- _Task to carry out_
Scan the material below for the string "orange", and copy every line where it shows up.

- _Task input_
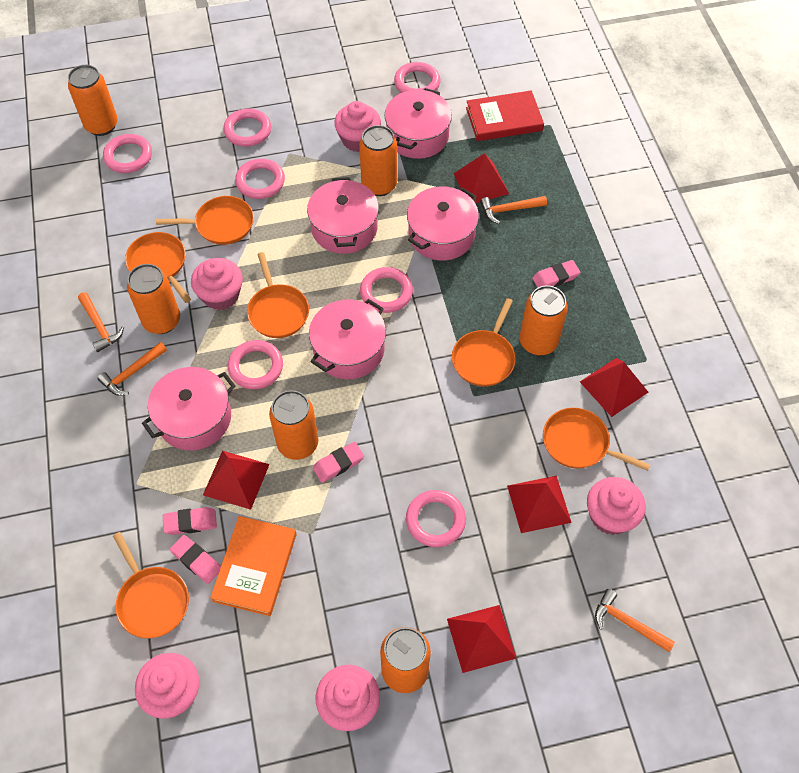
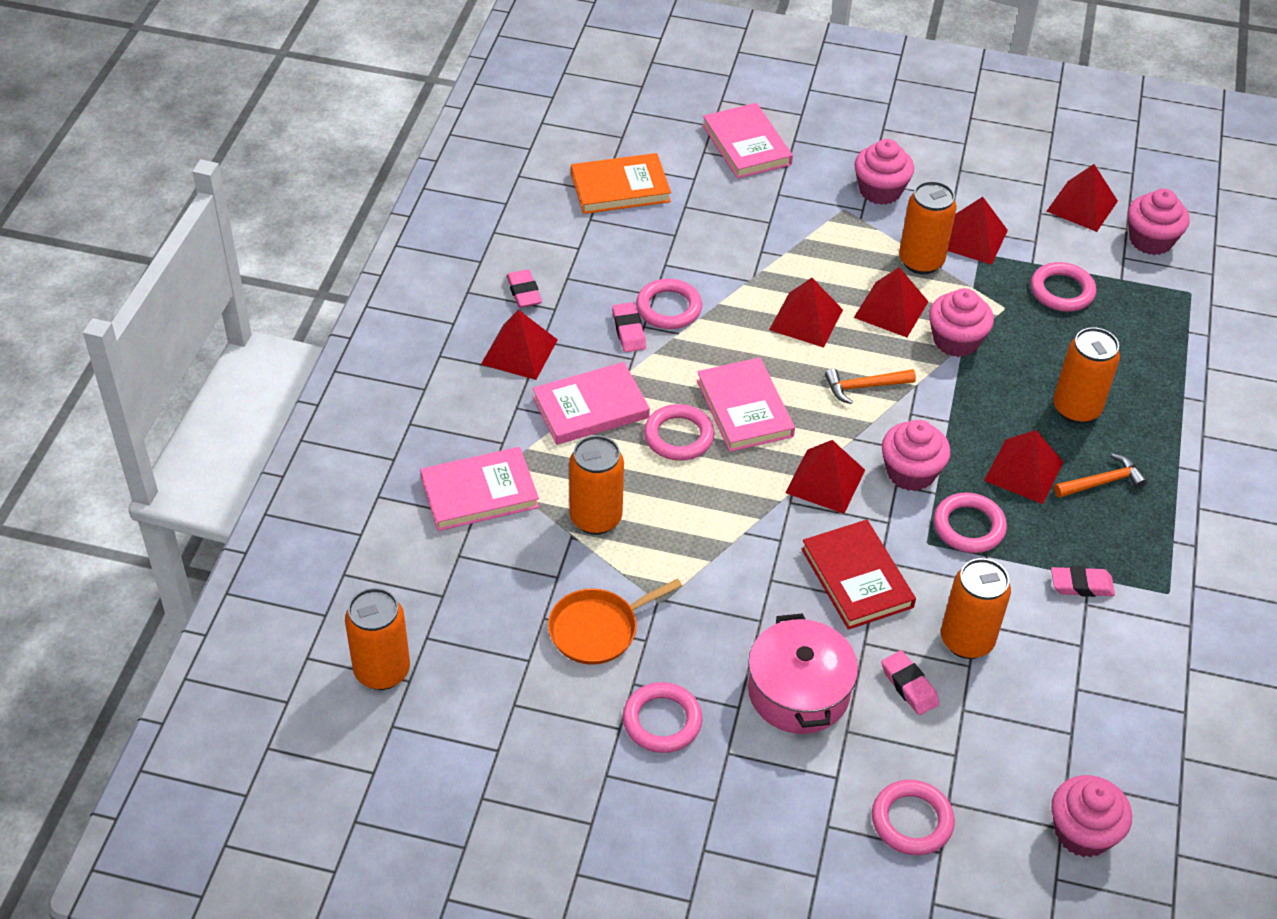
orange can: 6 -> 5
orange hammer: 4 -> 2
orange pan: 6 -> 1
pink book: 0 -> 4
pink pot: 5 -> 1
pink ring: 7 -> 6
red pyramid: 5 -> 7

- _Answer area_
orange can: 6 -> 5
orange hammer: 4 -> 2
orange pan: 6 -> 1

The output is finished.